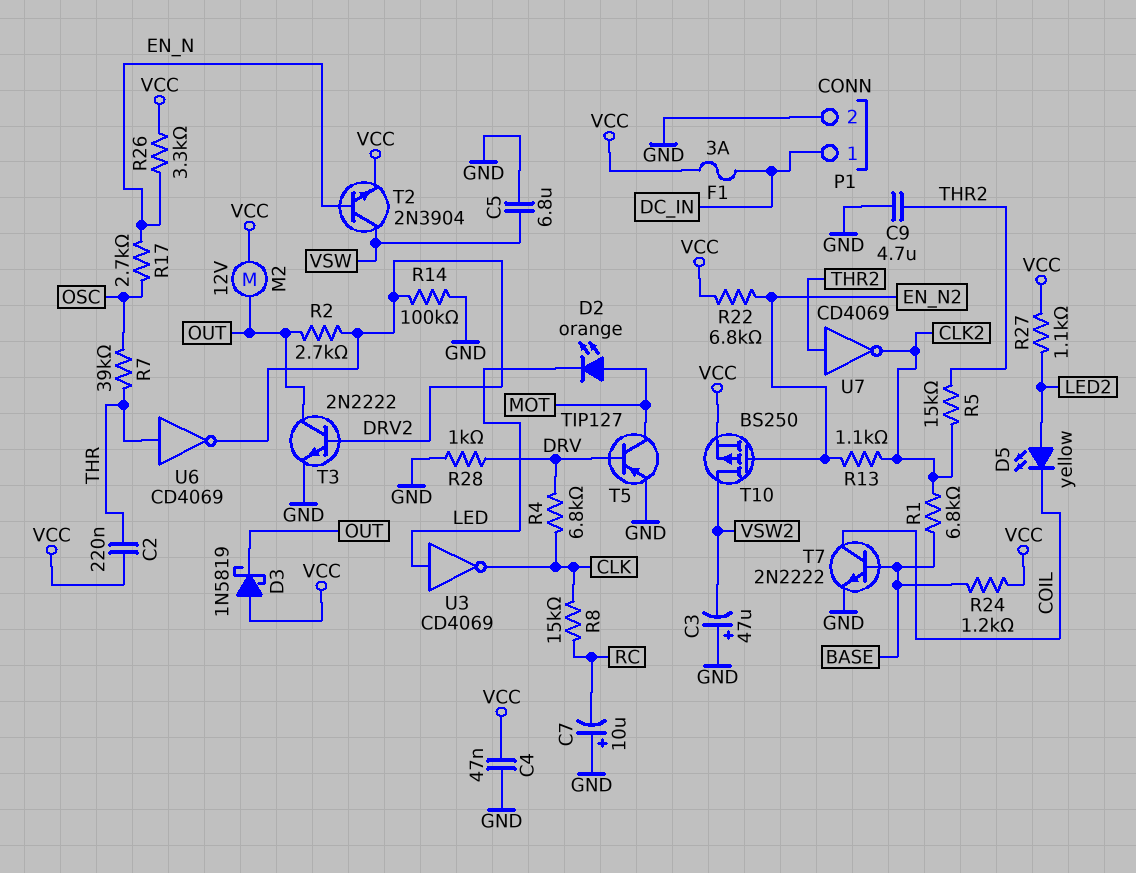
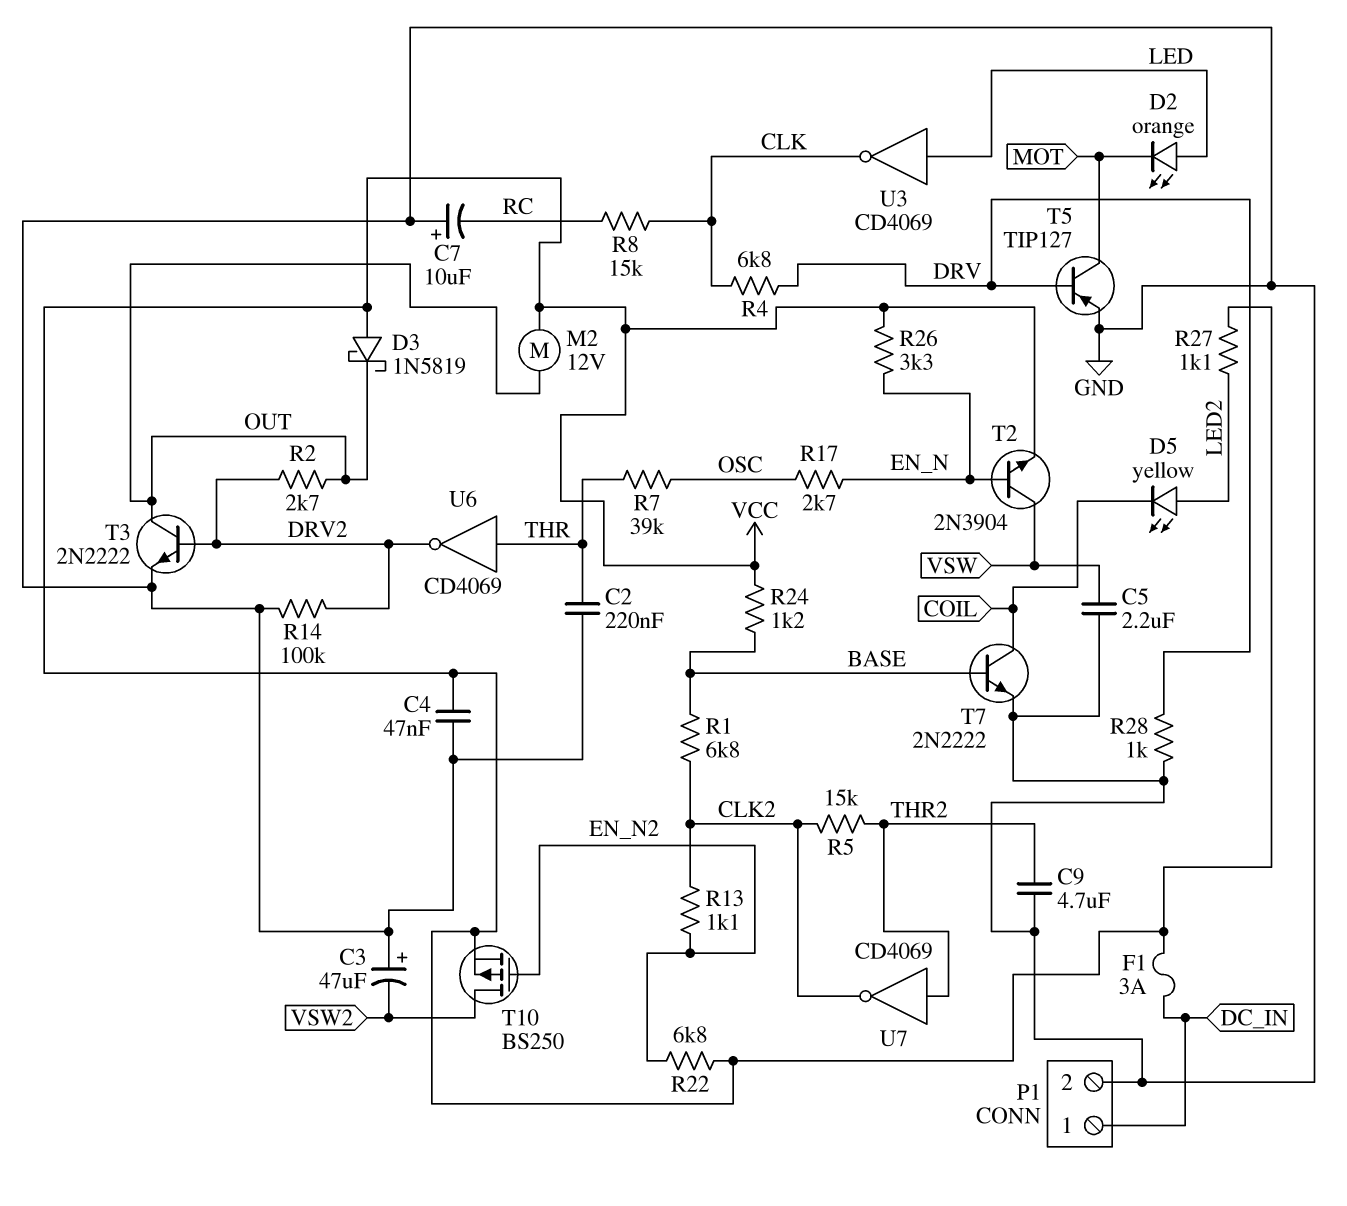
C2: 220nF (THR, VCC) -> 220nF (GND, THR)
C5: 6.8uF (GND, VSW) -> 2.2uF (GND, VSW)
D2: LED orange (A MOT, K LED) -> LED orange (A LED, K MOT)

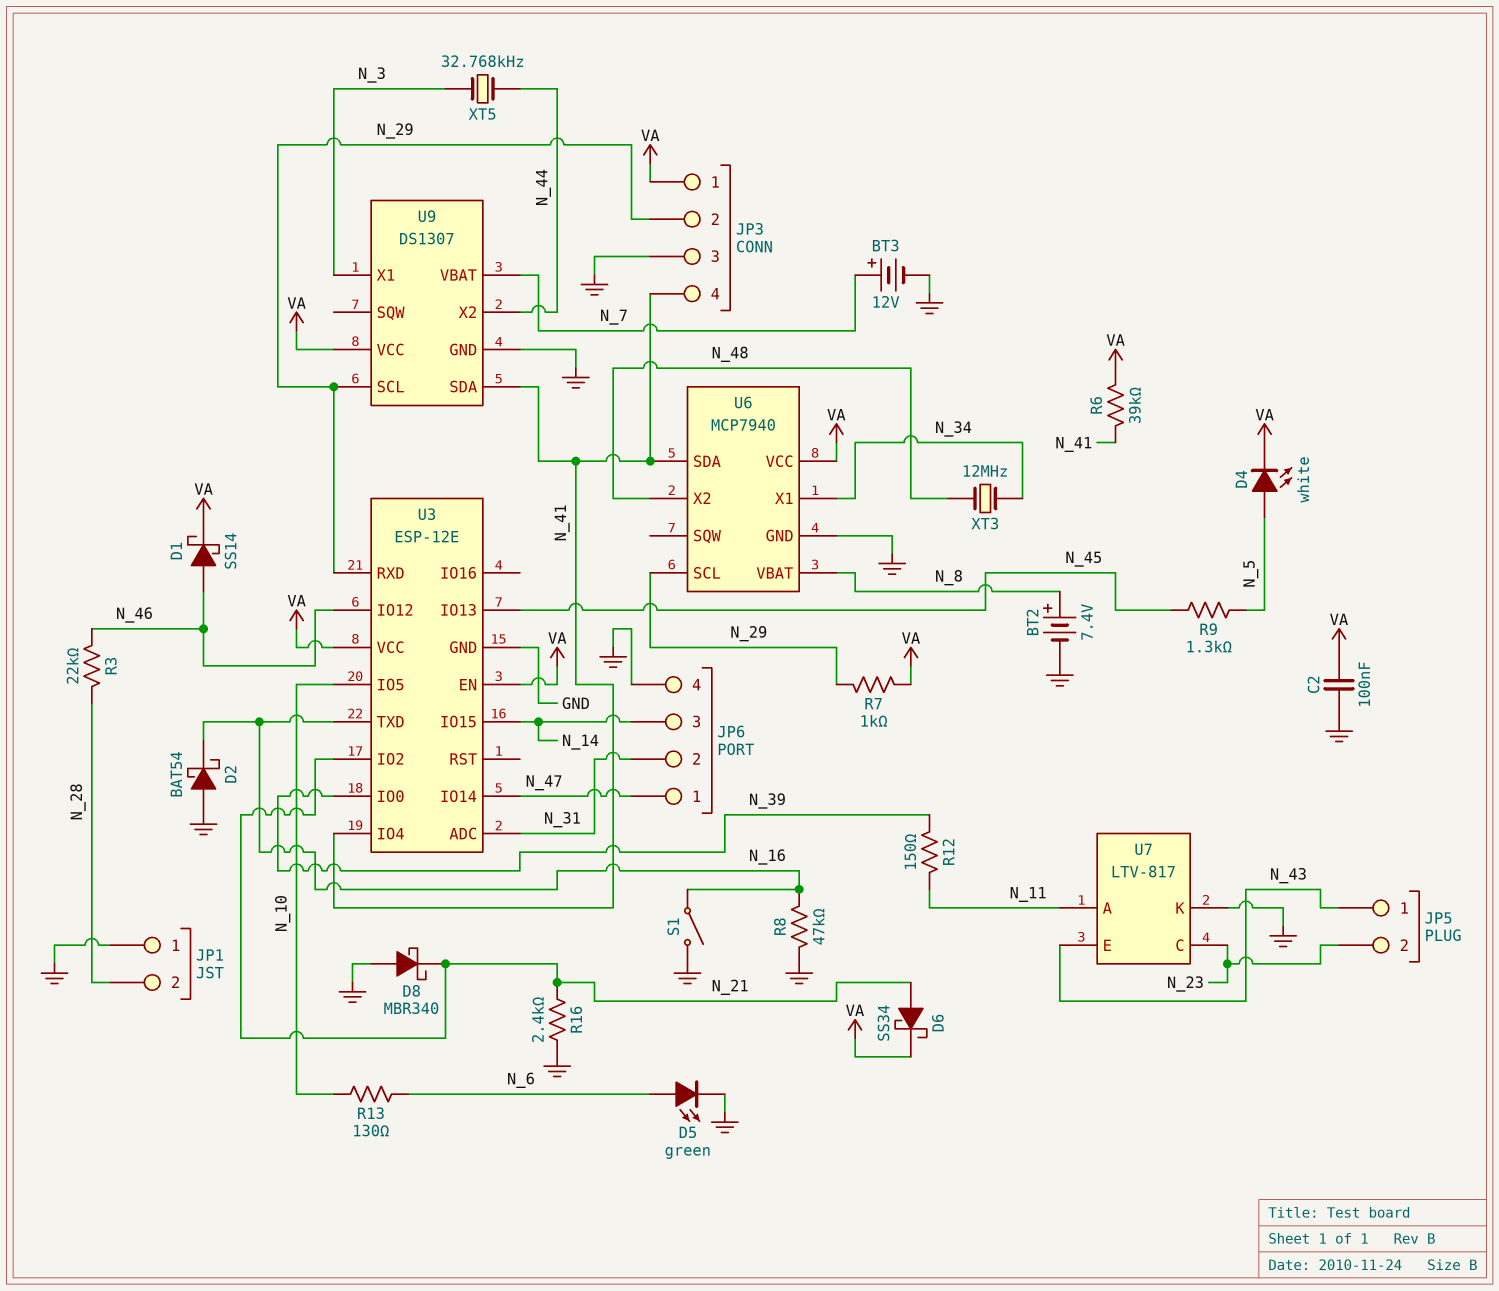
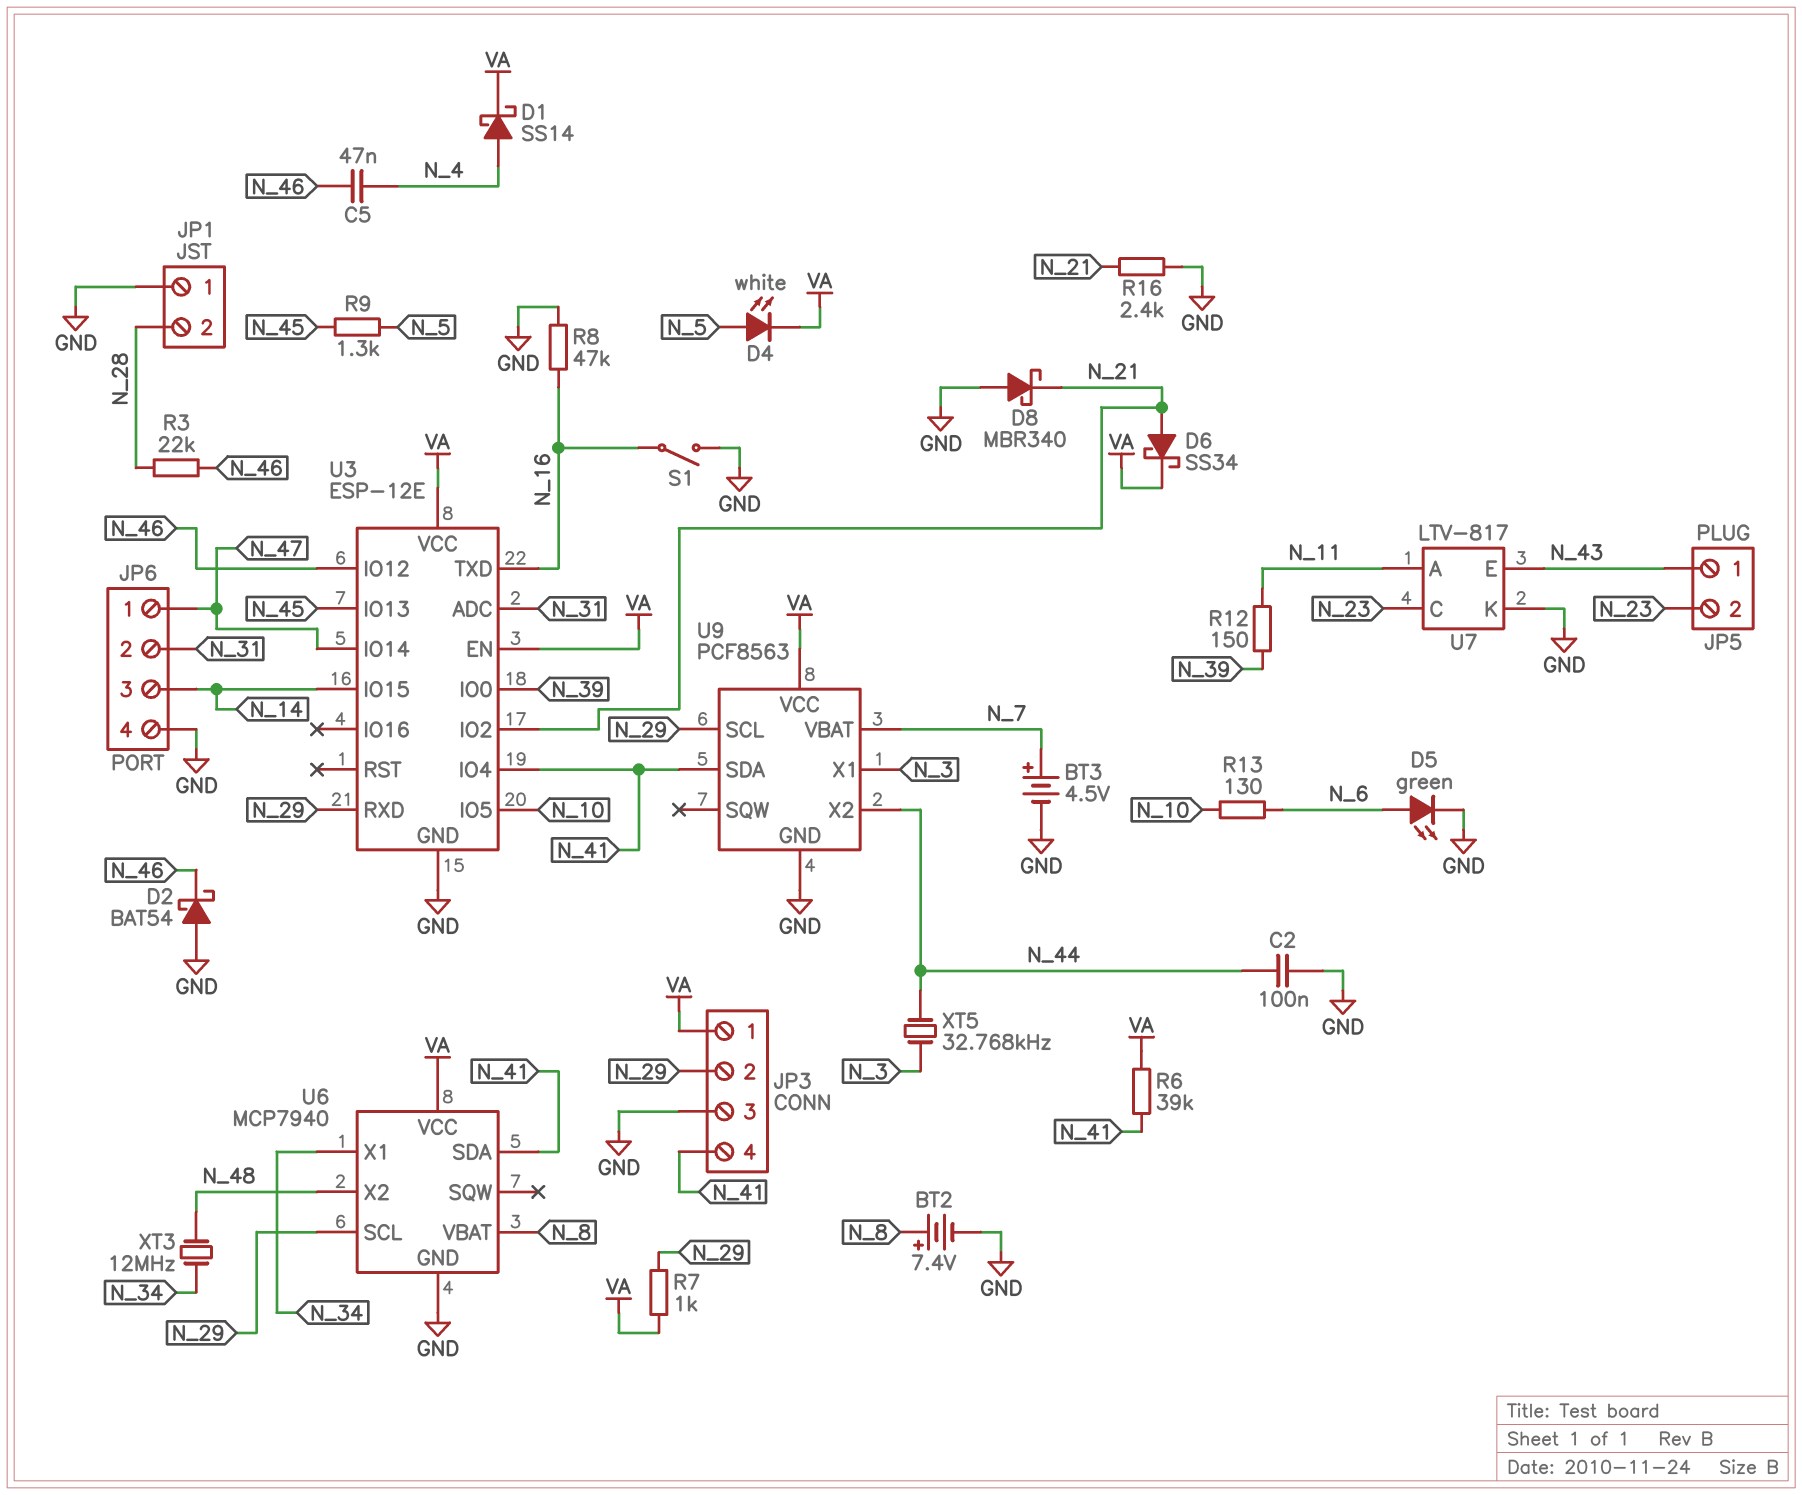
BT3: 12V (plus N_7, minus GND) -> 4.5V (plus N_7, minus GND)
C2: 100nF (GND, VA) -> 100nF (GND, N_44)
C5: none -> 47nF (N_4, N_46)
D1: schottky SS14 (A N_46, K VA) -> schottky SS14 (A N_4, K VA)
D2: schottky BAT54 (A GND, K N_16) -> schottky BAT54 (A GND, K N_46)
U9: DS1307 -> PCF8563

□ □ □ □ □

Problem description
Look through the data above for lines holding the word "schottky". State how many there are and nothing else.

Response
2